WHAT IS EXPECTED: Below are the records. Gather each line that holds "schottky".

================

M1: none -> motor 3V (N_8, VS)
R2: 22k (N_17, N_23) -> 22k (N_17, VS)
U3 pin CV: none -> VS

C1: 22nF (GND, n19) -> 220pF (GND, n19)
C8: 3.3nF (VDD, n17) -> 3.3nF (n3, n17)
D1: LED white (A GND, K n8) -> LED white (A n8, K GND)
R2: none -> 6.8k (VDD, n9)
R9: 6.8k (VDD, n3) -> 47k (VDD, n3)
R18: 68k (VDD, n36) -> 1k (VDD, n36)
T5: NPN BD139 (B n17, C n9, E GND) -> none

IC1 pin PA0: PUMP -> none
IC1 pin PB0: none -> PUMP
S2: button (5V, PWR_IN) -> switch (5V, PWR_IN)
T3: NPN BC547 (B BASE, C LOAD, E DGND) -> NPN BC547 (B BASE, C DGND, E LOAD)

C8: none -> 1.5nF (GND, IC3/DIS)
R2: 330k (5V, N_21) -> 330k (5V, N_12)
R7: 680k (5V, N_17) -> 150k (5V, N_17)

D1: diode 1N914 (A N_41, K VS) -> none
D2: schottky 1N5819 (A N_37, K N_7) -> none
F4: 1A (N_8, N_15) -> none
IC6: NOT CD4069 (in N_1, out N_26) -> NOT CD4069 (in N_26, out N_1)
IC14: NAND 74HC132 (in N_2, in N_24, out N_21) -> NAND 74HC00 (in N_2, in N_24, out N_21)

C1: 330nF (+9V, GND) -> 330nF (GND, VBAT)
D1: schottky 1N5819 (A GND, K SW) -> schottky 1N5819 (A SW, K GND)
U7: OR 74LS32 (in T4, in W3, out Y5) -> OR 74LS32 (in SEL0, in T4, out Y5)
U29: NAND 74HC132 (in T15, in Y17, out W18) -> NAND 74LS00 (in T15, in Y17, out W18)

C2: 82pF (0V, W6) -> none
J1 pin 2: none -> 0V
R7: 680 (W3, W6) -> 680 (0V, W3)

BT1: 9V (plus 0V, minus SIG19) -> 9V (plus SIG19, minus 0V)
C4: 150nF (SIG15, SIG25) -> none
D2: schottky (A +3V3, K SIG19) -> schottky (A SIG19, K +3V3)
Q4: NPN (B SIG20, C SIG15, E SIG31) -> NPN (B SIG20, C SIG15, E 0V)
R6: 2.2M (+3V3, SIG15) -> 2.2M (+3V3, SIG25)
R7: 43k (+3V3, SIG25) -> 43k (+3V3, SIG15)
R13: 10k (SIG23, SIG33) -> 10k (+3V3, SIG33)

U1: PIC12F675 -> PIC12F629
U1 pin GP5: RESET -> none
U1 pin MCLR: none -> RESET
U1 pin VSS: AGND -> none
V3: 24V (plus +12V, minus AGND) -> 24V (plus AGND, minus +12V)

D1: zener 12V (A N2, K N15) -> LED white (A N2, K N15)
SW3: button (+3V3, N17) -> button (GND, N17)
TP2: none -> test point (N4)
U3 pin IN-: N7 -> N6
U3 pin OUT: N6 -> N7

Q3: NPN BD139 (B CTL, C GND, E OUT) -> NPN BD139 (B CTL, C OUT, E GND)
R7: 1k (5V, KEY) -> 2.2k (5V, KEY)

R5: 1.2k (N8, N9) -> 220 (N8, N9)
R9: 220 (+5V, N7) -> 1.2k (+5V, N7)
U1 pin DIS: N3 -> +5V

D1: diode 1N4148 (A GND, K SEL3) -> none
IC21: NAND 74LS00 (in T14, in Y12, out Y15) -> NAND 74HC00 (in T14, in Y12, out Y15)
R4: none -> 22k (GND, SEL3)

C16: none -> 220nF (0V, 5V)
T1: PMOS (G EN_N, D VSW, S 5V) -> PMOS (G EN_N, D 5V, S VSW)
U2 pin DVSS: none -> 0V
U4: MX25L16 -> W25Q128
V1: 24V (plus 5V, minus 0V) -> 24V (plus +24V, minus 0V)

================

TASK RESPONSE:
D2: schottky 1N5819 (A N_37, K N_7) -> none
D1: schottky 1N5819 (A GND, K SW) -> schottky 1N5819 (A SW, K GND)
D2: schottky (A +3V3, K SIG19) -> schottky (A SIG19, K +3V3)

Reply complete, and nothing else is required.